===== Data =====
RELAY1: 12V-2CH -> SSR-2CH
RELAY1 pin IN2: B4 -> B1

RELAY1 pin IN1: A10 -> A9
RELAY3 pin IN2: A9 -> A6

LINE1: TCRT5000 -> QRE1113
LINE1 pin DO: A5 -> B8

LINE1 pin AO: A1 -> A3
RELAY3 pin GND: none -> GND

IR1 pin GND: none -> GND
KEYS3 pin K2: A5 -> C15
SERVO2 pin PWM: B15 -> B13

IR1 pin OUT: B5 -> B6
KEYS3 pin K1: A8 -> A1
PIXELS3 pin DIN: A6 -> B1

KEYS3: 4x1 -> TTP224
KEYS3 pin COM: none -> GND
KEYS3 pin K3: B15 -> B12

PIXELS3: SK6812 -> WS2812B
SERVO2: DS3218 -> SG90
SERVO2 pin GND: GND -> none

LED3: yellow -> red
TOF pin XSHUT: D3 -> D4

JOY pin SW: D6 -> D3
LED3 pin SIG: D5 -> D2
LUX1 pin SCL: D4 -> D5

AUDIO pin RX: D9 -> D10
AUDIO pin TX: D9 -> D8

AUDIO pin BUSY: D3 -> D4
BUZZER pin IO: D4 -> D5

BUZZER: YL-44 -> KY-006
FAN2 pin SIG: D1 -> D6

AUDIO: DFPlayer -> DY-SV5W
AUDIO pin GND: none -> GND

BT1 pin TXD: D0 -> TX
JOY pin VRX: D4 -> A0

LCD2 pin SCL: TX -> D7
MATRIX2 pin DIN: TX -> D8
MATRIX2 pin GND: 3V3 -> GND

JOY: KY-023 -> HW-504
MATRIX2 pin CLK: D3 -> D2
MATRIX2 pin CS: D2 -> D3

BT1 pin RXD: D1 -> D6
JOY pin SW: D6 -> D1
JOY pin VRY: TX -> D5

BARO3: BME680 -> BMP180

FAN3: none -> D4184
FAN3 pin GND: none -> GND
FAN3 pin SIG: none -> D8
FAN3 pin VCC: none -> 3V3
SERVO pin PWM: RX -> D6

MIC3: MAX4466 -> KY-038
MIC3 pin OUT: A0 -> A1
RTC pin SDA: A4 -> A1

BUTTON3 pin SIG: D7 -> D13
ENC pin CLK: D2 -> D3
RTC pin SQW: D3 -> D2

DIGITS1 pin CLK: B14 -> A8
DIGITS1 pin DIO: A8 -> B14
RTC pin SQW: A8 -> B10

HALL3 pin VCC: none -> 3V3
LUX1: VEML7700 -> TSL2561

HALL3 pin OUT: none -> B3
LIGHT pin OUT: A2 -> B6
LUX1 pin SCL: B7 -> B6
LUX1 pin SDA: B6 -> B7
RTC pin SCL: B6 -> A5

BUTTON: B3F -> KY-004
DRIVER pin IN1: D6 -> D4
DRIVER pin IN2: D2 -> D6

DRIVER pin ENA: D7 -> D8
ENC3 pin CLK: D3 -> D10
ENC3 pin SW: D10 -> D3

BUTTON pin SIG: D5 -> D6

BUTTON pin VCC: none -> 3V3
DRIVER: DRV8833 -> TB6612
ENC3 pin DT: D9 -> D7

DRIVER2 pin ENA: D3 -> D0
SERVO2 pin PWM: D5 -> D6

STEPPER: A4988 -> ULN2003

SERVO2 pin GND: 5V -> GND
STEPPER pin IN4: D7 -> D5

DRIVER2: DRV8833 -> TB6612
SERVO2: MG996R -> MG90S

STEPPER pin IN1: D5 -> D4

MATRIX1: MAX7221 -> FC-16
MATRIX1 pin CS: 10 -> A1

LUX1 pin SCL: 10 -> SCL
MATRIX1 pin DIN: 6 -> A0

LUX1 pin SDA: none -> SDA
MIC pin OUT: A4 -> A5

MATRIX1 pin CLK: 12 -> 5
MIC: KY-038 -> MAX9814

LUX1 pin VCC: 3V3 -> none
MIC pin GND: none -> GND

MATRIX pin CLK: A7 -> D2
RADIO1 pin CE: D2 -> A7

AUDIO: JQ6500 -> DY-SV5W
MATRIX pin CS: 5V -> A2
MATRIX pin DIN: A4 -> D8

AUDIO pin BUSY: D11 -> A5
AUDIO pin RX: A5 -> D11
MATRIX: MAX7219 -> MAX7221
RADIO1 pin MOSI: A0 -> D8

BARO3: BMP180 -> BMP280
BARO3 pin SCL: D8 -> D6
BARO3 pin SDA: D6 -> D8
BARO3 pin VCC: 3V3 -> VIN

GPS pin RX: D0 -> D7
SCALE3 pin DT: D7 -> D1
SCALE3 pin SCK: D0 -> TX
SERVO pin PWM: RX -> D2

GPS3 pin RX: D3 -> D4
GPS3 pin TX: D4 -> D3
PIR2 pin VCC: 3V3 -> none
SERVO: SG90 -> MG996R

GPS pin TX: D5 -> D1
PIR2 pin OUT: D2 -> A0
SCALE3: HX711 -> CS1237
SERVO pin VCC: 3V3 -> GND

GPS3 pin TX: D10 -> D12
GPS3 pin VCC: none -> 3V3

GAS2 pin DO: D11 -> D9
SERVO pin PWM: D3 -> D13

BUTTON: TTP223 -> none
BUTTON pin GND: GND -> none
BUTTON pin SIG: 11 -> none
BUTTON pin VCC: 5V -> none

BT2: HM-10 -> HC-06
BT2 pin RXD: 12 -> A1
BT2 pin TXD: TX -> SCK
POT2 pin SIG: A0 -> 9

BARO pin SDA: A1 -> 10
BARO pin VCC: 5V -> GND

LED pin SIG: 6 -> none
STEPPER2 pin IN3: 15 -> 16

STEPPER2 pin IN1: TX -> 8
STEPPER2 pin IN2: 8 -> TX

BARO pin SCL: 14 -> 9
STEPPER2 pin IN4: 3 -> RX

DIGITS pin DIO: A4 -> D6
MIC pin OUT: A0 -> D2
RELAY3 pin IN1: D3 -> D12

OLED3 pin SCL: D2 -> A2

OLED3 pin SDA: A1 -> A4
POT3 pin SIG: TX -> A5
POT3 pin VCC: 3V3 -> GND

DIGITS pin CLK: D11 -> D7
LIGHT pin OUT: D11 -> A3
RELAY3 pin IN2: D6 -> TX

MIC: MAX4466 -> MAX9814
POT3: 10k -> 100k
=====
Work instruction: The expected output is the run of lines from the one holding "POT3 pin SIG: TX -> A5" to the last line of the entries above, each reproduced character for character.

Result below:
POT3 pin SIG: TX -> A5
POT3 pin VCC: 3V3 -> GND

DIGITS pin CLK: D11 -> D7
LIGHT pin OUT: D11 -> A3
RELAY3 pin IN2: D6 -> TX

MIC: MAX4466 -> MAX9814
POT3: 10k -> 100k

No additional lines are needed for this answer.